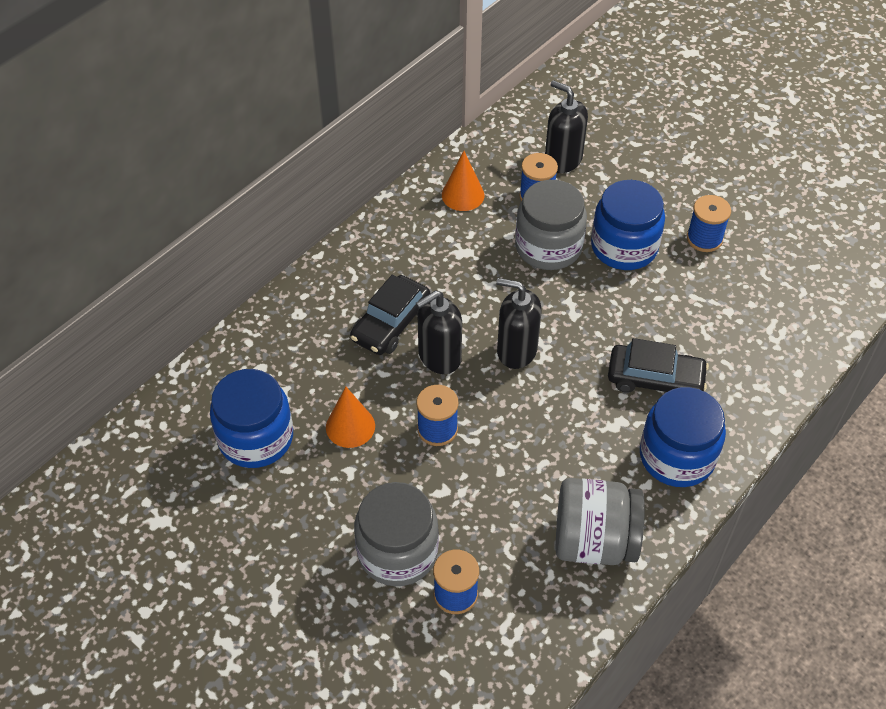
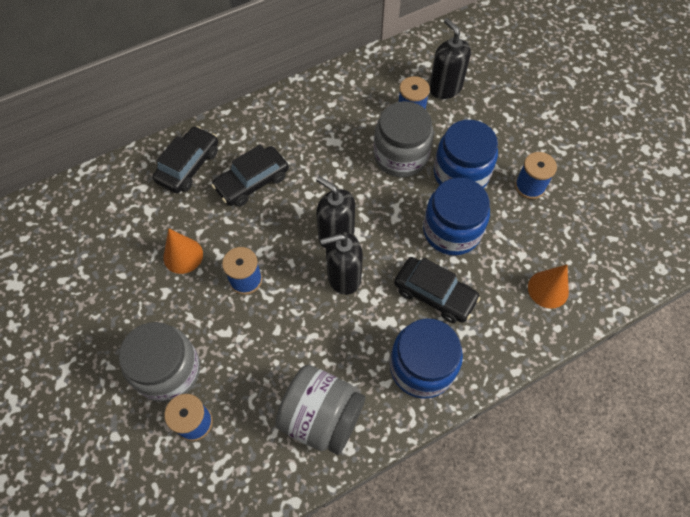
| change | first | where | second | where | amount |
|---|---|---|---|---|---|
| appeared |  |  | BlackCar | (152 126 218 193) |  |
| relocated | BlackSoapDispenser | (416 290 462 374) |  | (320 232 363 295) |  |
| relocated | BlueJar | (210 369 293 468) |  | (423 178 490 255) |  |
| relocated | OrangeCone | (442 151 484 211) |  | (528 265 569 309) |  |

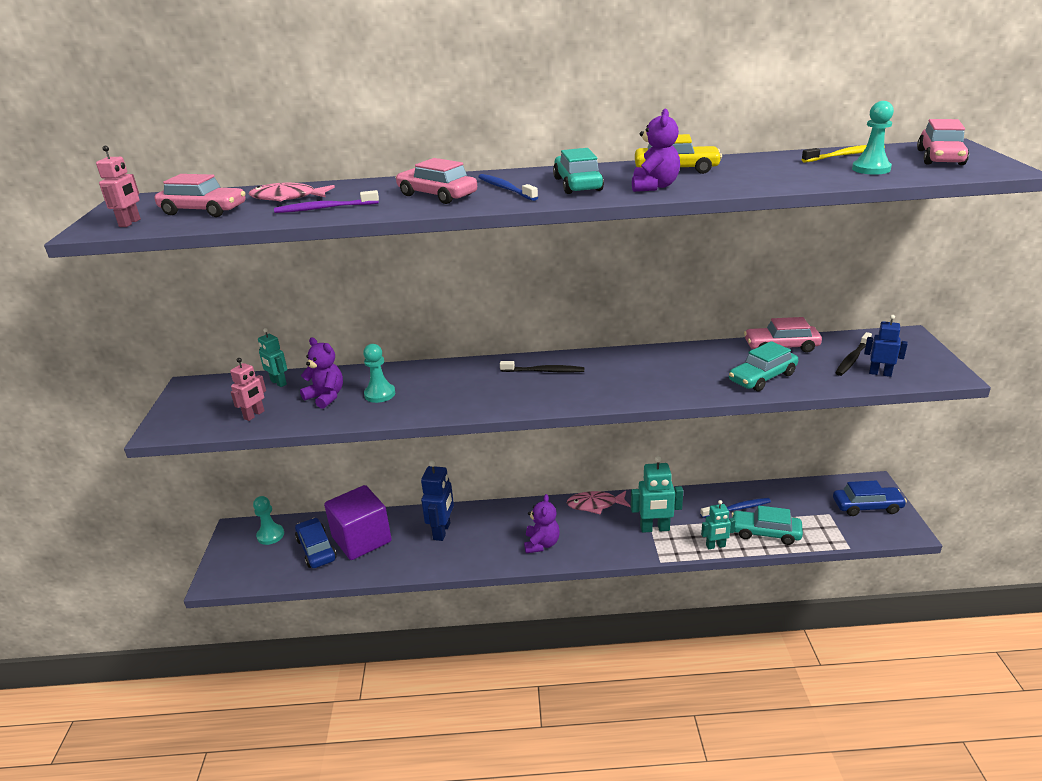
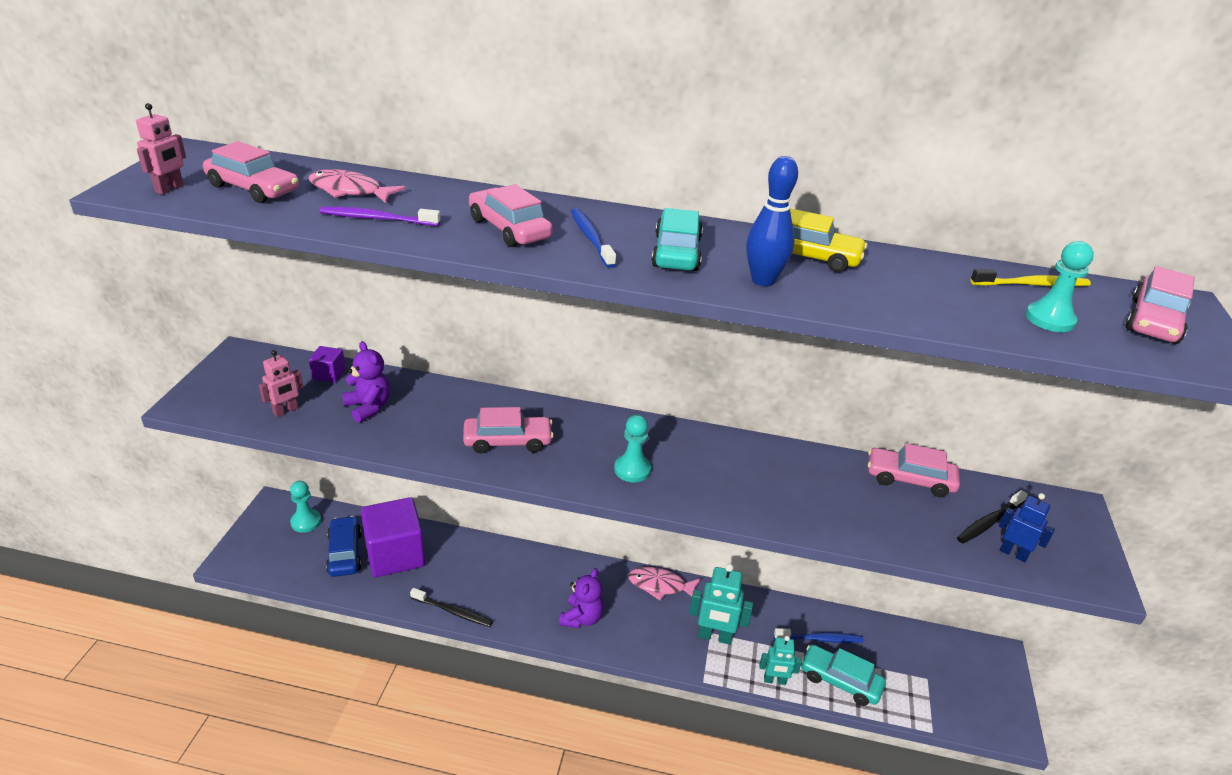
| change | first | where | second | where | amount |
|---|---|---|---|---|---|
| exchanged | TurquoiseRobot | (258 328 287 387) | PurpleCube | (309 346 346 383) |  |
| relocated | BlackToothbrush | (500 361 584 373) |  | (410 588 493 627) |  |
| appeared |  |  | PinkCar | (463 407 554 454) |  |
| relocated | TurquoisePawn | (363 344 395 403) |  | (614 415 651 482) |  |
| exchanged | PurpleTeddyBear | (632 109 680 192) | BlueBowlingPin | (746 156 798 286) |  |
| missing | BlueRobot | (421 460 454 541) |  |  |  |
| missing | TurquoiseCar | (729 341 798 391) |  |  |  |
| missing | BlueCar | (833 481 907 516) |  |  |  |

--

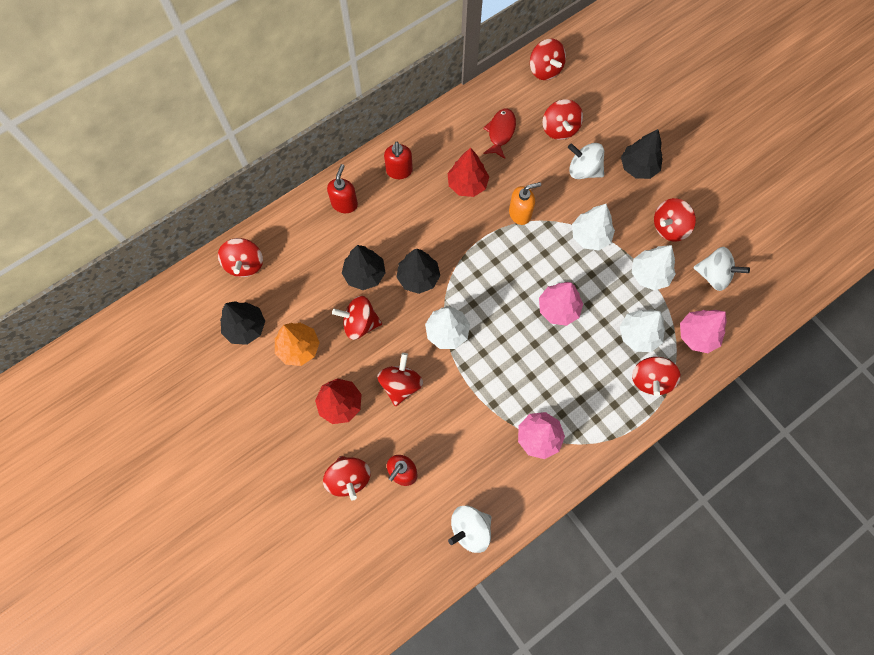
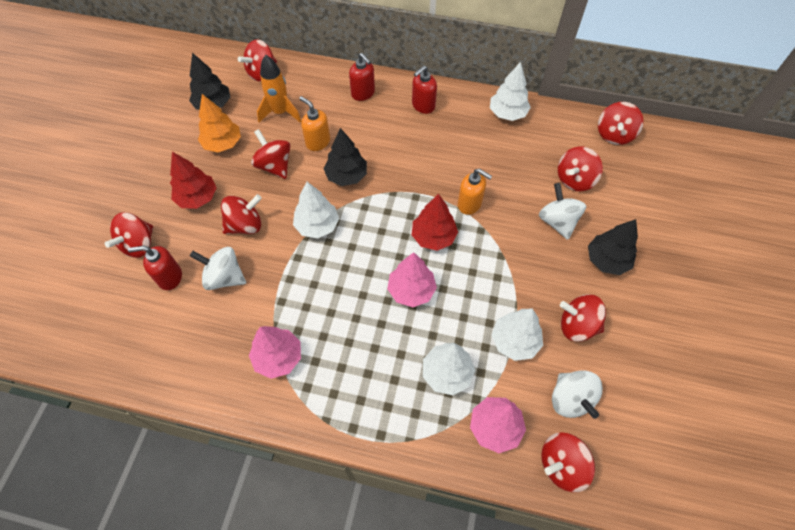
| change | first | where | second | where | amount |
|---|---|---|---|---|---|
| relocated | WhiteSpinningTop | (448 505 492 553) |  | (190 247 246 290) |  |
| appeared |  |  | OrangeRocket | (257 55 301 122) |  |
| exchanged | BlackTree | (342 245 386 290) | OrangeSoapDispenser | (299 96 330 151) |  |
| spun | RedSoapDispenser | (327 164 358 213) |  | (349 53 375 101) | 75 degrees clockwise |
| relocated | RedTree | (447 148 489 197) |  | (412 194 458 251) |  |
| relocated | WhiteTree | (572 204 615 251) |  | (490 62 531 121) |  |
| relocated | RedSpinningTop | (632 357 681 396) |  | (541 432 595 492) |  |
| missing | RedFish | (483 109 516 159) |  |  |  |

Directions:
Copy back the listing above exactly, but only from the line with "relocated | BlackSoapDispenser" through the line with "relocated | BlueJar", both ends included.

Answer to the exercise:
| relocated | BlackSoapDispenser | (416 290 462 374) |  | (320 232 363 295) |  |
| relocated | BlueJar | (210 369 293 468) |  | (423 178 490 255) |  |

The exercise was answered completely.